Before-and-after change data:

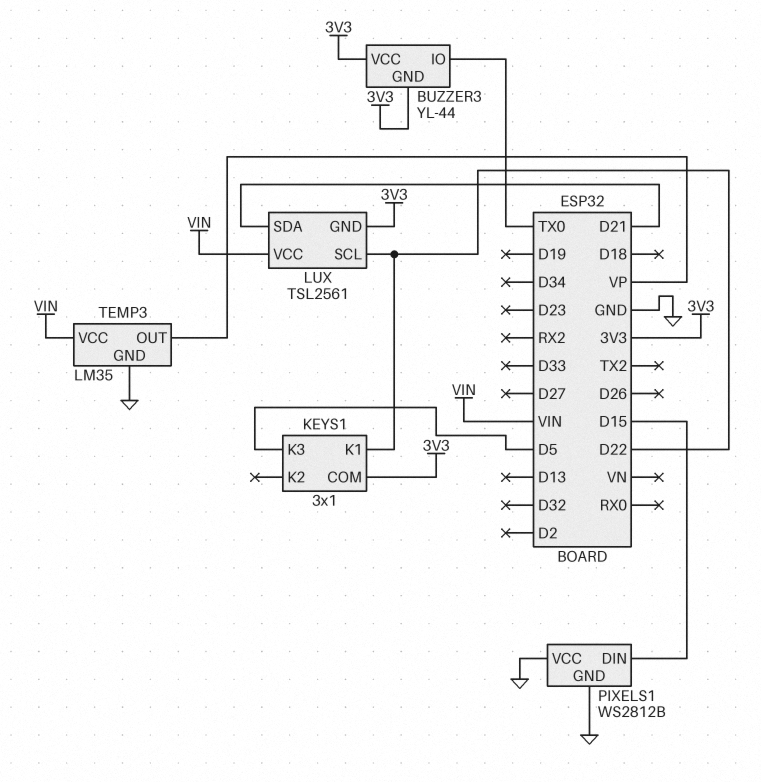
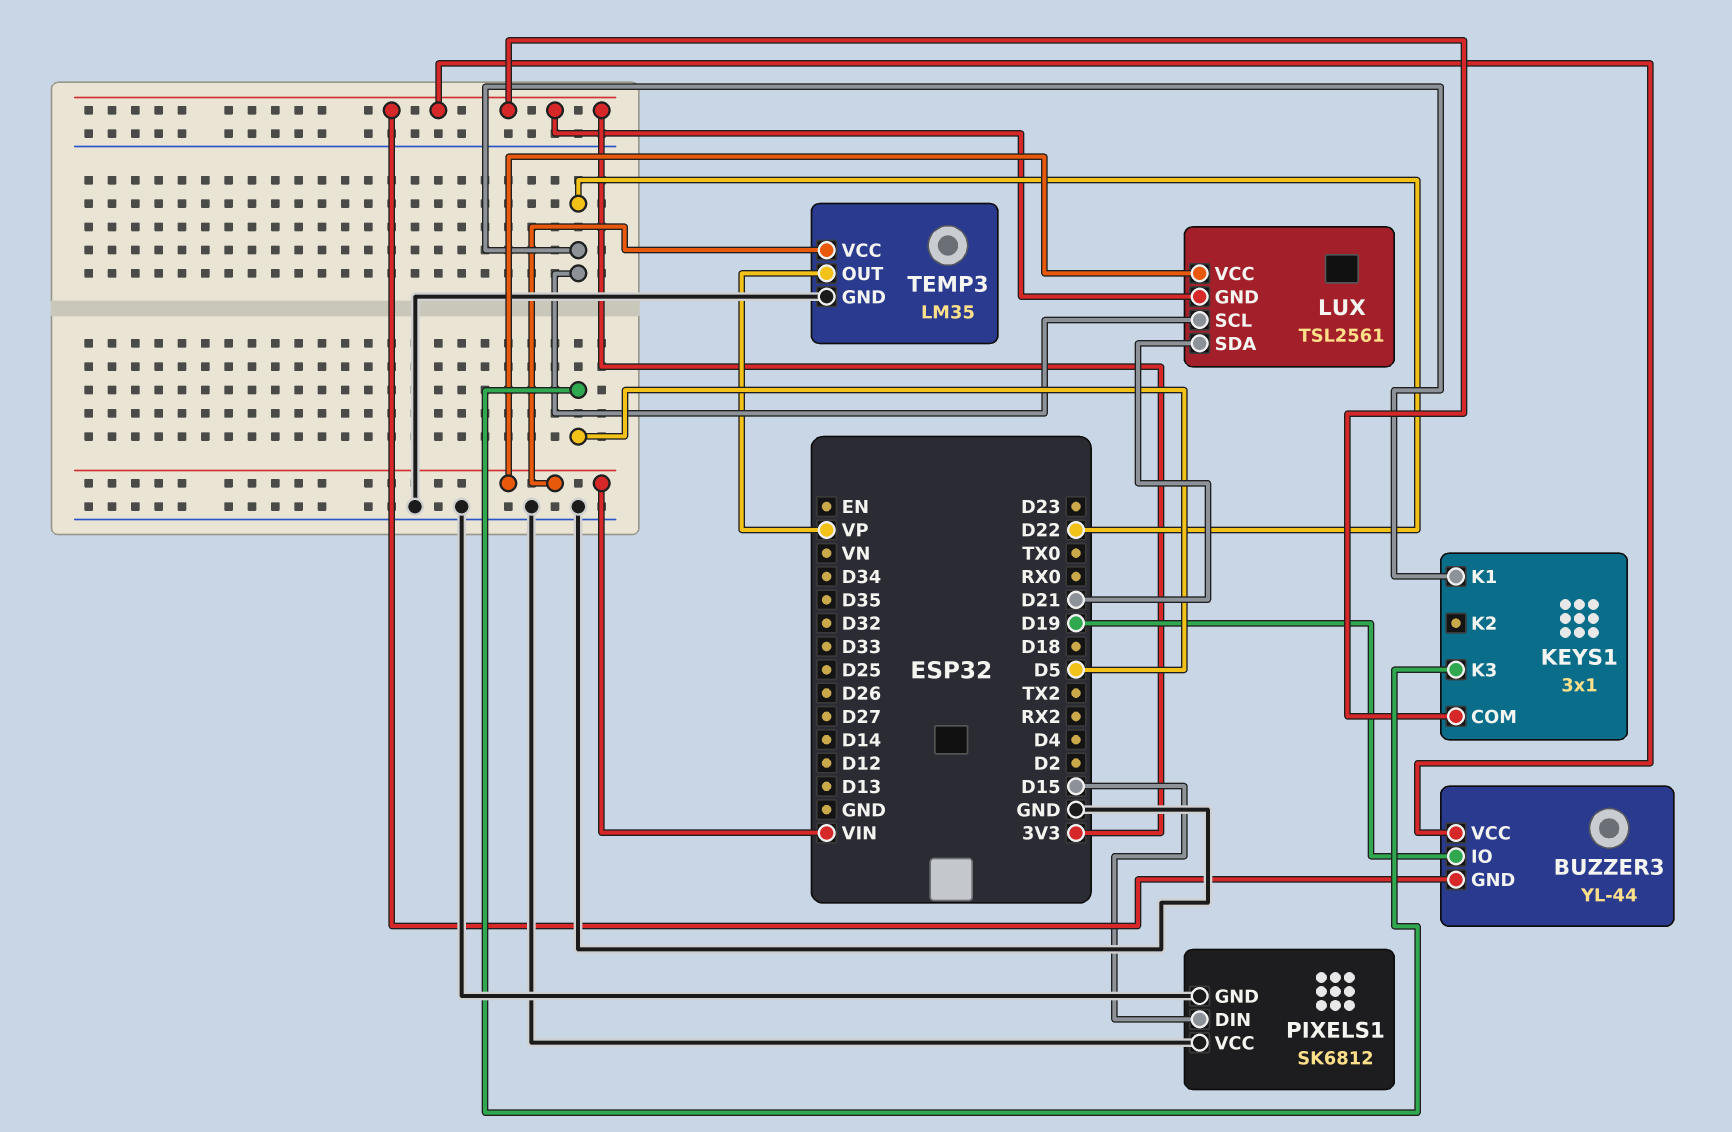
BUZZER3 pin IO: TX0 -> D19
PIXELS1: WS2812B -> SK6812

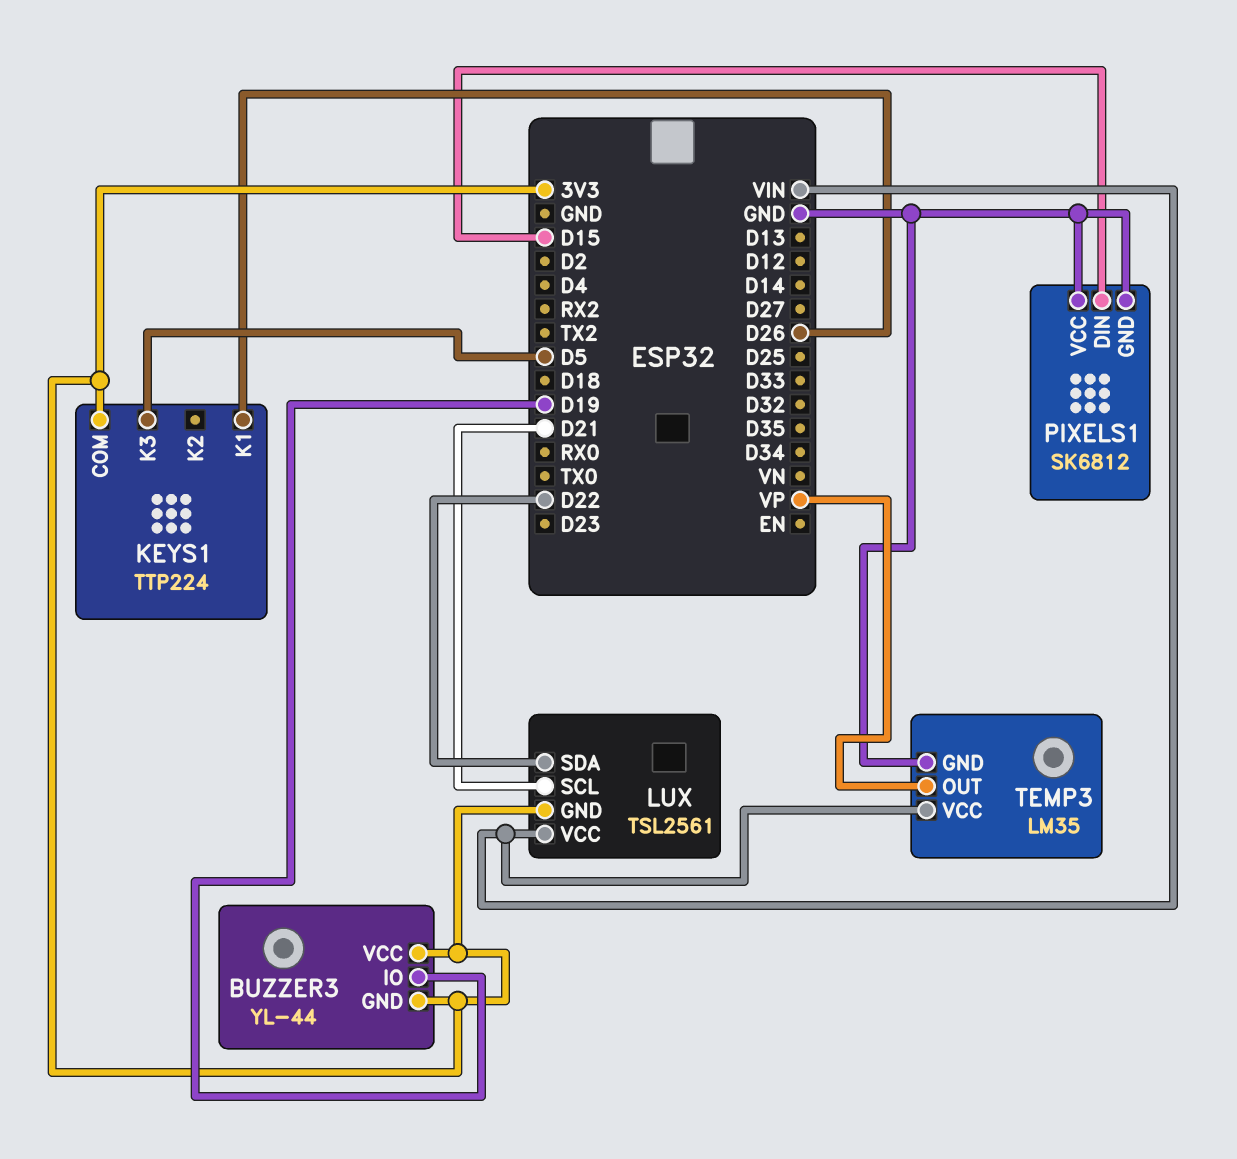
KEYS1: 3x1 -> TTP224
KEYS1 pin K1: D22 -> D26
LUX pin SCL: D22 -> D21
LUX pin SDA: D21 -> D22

Aim of the exercise: Copy out all the records exactly as they read, and omit the pictures.

Task answer:
BUZZER3 pin IO: TX0 -> D19
PIXELS1: WS2812B -> SK6812

KEYS1: 3x1 -> TTP224
KEYS1 pin K1: D22 -> D26
LUX pin SCL: D22 -> D21
LUX pin SDA: D21 -> D22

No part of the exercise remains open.